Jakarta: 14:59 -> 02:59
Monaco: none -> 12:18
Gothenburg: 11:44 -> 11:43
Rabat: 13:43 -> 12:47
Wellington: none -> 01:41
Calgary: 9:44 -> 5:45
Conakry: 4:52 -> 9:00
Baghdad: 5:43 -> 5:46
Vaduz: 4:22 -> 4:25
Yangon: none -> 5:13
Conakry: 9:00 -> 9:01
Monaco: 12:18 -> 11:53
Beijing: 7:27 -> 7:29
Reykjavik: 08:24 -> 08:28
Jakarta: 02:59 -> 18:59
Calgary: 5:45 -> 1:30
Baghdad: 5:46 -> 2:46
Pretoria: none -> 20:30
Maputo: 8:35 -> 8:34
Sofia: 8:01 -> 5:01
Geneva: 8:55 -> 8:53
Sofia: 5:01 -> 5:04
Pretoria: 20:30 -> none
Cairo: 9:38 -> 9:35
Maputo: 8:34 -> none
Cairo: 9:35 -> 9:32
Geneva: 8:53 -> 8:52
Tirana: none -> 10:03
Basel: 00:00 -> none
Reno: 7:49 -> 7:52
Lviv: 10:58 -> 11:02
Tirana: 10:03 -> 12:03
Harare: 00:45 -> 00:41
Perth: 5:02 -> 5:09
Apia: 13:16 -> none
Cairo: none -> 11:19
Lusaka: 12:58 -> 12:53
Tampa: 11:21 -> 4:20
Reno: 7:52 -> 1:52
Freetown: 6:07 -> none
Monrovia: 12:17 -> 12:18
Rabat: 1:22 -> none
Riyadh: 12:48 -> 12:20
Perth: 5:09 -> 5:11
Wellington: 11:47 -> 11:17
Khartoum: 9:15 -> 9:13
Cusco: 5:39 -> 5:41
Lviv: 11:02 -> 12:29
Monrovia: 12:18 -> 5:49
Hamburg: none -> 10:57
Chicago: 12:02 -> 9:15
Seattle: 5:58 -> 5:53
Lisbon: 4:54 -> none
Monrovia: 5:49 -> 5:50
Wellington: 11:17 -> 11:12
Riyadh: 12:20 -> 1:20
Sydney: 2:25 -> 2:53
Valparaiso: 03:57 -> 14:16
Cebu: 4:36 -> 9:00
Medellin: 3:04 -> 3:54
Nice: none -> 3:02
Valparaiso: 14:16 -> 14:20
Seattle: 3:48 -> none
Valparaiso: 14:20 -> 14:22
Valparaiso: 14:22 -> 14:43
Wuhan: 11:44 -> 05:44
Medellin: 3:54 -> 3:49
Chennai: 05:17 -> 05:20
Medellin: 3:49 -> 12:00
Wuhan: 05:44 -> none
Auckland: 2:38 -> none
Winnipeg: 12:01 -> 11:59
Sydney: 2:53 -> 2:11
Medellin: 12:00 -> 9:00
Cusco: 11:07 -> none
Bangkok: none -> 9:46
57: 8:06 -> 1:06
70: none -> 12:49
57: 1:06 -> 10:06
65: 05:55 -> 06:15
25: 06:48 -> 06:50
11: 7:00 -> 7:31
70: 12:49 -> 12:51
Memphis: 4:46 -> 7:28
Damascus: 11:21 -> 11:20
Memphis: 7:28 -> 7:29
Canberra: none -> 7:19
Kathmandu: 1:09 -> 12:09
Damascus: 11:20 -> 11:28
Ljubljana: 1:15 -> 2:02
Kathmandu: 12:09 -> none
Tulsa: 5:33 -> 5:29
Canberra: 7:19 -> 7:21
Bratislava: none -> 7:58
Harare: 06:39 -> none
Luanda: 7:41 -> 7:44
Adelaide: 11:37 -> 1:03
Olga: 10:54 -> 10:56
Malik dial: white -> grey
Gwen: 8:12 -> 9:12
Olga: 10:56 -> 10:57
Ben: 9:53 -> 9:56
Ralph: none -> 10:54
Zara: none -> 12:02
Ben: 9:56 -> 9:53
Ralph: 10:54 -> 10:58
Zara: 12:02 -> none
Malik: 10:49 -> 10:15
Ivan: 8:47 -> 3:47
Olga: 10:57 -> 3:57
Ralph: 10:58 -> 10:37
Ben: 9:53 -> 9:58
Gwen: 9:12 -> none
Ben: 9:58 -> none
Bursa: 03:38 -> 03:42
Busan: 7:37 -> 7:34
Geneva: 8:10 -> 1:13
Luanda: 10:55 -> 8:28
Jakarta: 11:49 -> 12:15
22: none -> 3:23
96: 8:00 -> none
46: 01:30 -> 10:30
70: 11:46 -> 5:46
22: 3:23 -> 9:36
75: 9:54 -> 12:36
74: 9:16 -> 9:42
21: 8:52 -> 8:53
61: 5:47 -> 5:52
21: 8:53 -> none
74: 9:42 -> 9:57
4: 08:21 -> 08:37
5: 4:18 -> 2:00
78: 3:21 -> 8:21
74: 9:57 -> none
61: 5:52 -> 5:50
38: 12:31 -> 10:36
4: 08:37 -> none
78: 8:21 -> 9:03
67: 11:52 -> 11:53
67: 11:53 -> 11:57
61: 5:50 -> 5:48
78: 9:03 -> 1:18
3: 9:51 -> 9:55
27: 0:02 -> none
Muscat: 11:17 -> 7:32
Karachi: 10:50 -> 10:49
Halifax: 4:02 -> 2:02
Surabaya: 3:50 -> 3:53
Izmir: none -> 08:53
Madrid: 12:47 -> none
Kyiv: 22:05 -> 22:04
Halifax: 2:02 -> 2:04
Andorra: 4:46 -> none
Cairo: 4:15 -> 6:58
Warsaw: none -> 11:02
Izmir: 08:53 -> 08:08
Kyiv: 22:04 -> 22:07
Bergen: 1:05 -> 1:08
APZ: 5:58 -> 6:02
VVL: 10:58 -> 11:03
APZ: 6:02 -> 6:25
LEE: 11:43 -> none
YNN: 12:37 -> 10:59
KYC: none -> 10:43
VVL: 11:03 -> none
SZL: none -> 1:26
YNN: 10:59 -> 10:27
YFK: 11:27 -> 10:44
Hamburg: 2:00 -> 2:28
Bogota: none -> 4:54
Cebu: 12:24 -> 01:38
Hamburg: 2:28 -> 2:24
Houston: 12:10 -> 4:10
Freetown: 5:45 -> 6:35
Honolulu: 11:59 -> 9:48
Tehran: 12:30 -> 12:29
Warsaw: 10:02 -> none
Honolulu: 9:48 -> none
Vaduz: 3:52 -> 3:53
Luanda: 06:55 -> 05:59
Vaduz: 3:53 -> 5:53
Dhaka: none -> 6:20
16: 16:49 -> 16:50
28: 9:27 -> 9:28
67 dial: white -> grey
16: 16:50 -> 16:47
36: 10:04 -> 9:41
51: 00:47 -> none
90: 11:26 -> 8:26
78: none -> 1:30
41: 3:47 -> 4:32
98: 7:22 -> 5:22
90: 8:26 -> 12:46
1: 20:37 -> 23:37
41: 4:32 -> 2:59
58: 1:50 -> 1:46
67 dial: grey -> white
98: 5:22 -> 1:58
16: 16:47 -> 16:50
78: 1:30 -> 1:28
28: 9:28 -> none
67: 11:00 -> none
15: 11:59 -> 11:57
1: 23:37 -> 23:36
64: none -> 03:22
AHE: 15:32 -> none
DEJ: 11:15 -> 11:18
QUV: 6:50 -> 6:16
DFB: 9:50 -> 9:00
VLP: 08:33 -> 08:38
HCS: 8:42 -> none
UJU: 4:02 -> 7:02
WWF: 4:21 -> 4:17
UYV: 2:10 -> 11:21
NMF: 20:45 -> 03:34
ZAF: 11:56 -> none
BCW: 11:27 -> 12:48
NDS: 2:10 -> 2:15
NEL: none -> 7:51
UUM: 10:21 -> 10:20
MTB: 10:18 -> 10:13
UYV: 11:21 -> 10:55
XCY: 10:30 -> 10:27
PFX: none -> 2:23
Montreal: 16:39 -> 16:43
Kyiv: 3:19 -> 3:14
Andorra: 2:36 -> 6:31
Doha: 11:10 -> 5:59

──────────

:: ЗАДАНИЕ ::
Выведите без изменений строки данных начиная с самой первой и заканчивая строкой, содержащей «Nice: none -> 3:02», включая обе границы.

:: РЕЗУЛЬТАТ ЗАДАНИЯ ::
Jakarta: 14:59 -> 02:59
Monaco: none -> 12:18
Gothenburg: 11:44 -> 11:43
Rabat: 13:43 -> 12:47
Wellington: none -> 01:41
Calgary: 9:44 -> 5:45
Conakry: 4:52 -> 9:00
Baghdad: 5:43 -> 5:46
Vaduz: 4:22 -> 4:25
Yangon: none -> 5:13
Conakry: 9:00 -> 9:01
Monaco: 12:18 -> 11:53
Beijing: 7:27 -> 7:29
Reykjavik: 08:24 -> 08:28
Jakarta: 02:59 -> 18:59
Calgary: 5:45 -> 1:30
Baghdad: 5:46 -> 2:46
Pretoria: none -> 20:30
Maputo: 8:35 -> 8:34
Sofia: 8:01 -> 5:01
Geneva: 8:55 -> 8:53
Sofia: 5:01 -> 5:04
Pretoria: 20:30 -> none
Cairo: 9:38 -> 9:35
Maputo: 8:34 -> none
Cairo: 9:35 -> 9:32
Geneva: 8:53 -> 8:52
Tirana: none -> 10:03
Basel: 00:00 -> none
Reno: 7:49 -> 7:52
Lviv: 10:58 -> 11:02
Tirana: 10:03 -> 12:03
Harare: 00:45 -> 00:41
Perth: 5:02 -> 5:09
Apia: 13:16 -> none
Cairo: none -> 11:19
Lusaka: 12:58 -> 12:53
Tampa: 11:21 -> 4:20
Reno: 7:52 -> 1:52
Freetown: 6:07 -> none
Monrovia: 12:17 -> 12:18
Rabat: 1:22 -> none
Riyadh: 12:48 -> 12:20
Perth: 5:09 -> 5:11
Wellington: 11:47 -> 11:17
Khartoum: 9:15 -> 9:13
Cusco: 5:39 -> 5:41
Lviv: 11:02 -> 12:29
Monrovia: 12:18 -> 5:49
Hamburg: none -> 10:57
Chicago: 12:02 -> 9:15
Seattle: 5:58 -> 5:53
Lisbon: 4:54 -> none
Monrovia: 5:49 -> 5:50
Wellington: 11:17 -> 11:12
Riyadh: 12:20 -> 1:20
Sydney: 2:25 -> 2:53
Valparaiso: 03:57 -> 14:16
Cebu: 4:36 -> 9:00
Medellin: 3:04 -> 3:54
Nice: none -> 3:02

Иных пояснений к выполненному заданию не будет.